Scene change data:
= Beginning of Section =
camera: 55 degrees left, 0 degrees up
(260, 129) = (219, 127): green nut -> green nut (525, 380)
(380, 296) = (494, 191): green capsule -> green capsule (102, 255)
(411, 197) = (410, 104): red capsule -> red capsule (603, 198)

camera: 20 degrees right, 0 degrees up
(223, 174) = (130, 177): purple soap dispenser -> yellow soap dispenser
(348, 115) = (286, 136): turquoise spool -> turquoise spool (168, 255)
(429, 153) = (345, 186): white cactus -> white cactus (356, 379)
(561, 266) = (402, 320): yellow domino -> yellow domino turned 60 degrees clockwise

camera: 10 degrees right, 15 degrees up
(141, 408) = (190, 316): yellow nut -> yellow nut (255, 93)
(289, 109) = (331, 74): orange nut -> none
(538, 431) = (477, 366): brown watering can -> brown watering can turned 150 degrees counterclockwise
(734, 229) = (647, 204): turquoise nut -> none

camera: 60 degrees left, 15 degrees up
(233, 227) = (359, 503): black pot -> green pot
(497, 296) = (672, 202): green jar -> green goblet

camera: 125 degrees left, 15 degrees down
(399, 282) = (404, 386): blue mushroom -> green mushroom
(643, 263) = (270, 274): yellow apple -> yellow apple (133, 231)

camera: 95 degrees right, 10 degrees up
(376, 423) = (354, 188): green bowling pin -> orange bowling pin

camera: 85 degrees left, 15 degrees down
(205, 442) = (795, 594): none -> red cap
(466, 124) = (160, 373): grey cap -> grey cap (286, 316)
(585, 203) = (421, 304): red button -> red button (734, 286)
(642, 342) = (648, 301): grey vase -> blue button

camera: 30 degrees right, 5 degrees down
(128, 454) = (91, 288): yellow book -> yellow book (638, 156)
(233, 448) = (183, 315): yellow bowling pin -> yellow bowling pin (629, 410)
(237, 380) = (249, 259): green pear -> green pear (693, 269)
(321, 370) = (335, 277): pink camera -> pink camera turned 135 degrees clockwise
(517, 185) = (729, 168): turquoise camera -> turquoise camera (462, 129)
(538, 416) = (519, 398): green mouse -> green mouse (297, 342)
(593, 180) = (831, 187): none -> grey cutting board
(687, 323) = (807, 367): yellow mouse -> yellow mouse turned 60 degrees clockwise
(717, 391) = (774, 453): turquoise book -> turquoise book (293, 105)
= End of Section =
▸ **What the task requires**
Exactly reproduce the lines of the entries above, from the one containing "(466, 124) = (160, 373): grey" to the very last, and no others.

▸ **Output below**
(466, 124) = (160, 373): grey cap -> grey cap (286, 316)
(585, 203) = (421, 304): red button -> red button (734, 286)
(642, 342) = (648, 301): grey vase -> blue button

camera: 30 degrees right, 5 degrees down
(128, 454) = (91, 288): yellow book -> yellow book (638, 156)
(233, 448) = (183, 315): yellow bowling pin -> yellow bowling pin (629, 410)
(237, 380) = (249, 259): green pear -> green pear (693, 269)
(321, 370) = (335, 277): pink camera -> pink camera turned 135 degrees clockwise
(517, 185) = (729, 168): turquoise camera -> turquoise camera (462, 129)
(538, 416) = (519, 398): green mouse -> green mouse (297, 342)
(593, 180) = (831, 187): none -> grey cutting board
(687, 323) = (807, 367): yellow mouse -> yellow mouse turned 60 degrees clockwise
(717, 391) = (774, 453): turquoise book -> turquoise book (293, 105)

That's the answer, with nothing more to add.